[Stored items]

******************************

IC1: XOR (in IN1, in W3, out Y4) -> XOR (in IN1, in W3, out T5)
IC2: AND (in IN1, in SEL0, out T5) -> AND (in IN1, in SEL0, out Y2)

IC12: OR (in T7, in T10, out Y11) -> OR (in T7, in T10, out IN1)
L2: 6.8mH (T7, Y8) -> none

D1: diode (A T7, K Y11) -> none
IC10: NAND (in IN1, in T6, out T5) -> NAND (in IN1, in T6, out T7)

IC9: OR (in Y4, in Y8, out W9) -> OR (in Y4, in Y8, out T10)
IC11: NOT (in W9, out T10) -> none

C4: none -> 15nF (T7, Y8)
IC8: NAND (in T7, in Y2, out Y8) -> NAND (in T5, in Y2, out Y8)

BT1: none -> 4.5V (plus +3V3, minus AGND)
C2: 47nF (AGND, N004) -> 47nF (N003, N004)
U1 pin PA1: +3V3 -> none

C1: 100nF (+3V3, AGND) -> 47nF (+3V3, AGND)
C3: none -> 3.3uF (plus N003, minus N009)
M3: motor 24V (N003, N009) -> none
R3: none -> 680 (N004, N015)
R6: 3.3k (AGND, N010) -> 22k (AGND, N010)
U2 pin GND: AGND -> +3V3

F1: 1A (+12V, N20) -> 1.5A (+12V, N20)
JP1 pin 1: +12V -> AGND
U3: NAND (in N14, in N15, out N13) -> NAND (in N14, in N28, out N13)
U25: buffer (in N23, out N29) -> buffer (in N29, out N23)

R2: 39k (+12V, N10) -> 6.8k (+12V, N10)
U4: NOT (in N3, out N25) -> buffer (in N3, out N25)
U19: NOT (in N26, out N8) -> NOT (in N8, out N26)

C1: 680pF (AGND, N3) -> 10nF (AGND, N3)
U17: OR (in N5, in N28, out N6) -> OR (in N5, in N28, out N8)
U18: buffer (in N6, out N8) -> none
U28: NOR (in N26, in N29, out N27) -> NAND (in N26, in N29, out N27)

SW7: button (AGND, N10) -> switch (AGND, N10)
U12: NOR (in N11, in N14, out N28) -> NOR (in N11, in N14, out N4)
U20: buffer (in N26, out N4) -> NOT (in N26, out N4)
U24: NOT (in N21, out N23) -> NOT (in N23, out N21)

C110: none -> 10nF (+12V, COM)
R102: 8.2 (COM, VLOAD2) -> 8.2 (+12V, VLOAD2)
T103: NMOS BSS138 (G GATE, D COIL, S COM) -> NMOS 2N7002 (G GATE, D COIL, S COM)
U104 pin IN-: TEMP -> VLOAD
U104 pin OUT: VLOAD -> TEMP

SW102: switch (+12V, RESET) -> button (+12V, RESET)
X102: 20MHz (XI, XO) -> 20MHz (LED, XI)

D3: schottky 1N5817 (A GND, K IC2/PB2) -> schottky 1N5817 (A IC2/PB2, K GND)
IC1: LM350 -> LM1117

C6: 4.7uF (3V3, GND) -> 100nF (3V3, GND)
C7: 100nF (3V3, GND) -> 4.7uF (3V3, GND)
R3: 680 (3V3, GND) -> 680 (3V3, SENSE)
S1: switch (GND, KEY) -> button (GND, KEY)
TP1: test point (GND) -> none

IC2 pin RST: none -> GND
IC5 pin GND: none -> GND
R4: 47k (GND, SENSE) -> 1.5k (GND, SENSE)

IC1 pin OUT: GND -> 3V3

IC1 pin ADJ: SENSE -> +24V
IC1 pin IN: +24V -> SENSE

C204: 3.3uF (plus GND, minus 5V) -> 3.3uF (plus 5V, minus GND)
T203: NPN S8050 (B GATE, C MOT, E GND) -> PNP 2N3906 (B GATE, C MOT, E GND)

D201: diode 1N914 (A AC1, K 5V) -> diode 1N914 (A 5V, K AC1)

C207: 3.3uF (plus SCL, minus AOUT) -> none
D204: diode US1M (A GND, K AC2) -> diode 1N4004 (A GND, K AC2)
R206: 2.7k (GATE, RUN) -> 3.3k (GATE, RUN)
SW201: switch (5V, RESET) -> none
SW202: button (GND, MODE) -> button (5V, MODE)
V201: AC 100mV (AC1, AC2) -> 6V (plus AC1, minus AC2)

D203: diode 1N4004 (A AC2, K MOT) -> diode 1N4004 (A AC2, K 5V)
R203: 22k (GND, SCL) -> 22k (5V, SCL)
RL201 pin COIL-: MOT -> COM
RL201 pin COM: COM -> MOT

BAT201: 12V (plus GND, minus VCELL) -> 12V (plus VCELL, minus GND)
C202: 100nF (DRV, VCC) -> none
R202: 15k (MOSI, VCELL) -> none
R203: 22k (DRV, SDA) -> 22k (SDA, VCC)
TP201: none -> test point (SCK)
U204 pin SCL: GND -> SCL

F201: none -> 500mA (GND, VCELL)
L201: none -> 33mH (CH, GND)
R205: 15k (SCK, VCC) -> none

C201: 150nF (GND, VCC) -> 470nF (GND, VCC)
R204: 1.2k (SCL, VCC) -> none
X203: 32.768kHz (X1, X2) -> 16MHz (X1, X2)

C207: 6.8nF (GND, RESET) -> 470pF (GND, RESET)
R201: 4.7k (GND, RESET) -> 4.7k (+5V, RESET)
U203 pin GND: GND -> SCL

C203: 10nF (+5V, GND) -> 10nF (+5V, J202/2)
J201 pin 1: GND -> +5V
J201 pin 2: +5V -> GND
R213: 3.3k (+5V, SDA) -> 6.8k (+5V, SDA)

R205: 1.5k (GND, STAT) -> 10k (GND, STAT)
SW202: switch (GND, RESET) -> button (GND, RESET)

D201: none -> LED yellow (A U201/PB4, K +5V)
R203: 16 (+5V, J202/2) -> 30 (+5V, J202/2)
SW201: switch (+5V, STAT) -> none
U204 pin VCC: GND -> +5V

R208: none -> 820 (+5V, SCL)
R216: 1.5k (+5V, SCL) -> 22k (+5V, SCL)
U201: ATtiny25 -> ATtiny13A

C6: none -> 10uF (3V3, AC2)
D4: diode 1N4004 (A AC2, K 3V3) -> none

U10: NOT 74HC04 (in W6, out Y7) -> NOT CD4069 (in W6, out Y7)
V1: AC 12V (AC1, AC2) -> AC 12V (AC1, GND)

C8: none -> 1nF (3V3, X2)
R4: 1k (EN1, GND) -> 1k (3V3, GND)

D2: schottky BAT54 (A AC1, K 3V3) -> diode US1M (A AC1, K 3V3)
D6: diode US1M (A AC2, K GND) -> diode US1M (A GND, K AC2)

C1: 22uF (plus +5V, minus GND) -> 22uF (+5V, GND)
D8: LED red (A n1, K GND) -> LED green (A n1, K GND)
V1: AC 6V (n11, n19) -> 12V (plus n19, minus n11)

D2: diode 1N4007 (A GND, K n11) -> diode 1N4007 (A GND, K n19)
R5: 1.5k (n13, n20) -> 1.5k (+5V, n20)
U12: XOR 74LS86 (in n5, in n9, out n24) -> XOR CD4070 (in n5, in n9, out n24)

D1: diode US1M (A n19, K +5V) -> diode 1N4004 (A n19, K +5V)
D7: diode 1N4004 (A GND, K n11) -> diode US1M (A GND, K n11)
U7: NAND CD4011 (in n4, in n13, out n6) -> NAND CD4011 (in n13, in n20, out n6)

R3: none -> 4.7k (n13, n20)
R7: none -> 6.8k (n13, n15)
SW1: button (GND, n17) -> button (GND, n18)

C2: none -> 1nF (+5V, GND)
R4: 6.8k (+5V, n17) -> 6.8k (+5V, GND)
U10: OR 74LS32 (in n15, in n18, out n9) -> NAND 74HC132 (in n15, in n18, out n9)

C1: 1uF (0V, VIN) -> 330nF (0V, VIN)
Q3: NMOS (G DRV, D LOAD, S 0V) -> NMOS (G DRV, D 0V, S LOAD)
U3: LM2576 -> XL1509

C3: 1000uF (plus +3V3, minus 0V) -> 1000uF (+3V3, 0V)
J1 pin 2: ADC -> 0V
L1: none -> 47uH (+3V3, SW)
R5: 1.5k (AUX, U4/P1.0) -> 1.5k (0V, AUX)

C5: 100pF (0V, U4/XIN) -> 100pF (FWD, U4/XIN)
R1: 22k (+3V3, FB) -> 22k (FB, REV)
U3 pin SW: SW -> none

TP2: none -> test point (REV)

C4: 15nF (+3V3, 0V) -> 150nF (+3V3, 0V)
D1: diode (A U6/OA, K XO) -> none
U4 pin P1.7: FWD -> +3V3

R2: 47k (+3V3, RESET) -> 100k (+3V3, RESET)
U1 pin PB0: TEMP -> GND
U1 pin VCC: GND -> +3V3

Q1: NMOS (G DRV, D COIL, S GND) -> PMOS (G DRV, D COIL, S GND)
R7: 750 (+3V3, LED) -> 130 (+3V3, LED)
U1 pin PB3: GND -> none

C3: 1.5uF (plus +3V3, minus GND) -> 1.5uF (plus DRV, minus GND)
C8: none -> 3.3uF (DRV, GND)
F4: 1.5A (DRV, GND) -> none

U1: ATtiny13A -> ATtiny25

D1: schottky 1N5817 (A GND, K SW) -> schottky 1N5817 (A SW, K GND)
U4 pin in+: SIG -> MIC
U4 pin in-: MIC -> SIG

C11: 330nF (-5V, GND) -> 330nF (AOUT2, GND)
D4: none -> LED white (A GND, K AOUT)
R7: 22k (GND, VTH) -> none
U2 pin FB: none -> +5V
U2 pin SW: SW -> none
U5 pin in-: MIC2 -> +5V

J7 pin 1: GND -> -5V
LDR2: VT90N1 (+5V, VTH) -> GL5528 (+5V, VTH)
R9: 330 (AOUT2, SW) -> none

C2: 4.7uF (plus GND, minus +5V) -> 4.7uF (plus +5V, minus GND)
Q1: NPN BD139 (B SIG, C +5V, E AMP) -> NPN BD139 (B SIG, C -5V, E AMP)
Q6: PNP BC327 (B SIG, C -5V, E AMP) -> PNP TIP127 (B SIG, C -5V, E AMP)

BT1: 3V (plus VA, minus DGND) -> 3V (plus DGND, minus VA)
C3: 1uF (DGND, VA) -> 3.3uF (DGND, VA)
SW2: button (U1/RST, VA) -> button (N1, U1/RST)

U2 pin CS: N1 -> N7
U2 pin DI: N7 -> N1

******************************

◆ Task brief
Output, exactly and with nothing else, the lines from the line containing "BT1: 3V (plus" to the end of the entries.

◆ Solution
BT1: 3V (plus VA, minus DGND) -> 3V (plus DGND, minus VA)
C3: 1uF (DGND, VA) -> 3.3uF (DGND, VA)
SW2: button (U1/RST, VA) -> button (N1, U1/RST)

U2 pin CS: N1 -> N7
U2 pin DI: N7 -> N1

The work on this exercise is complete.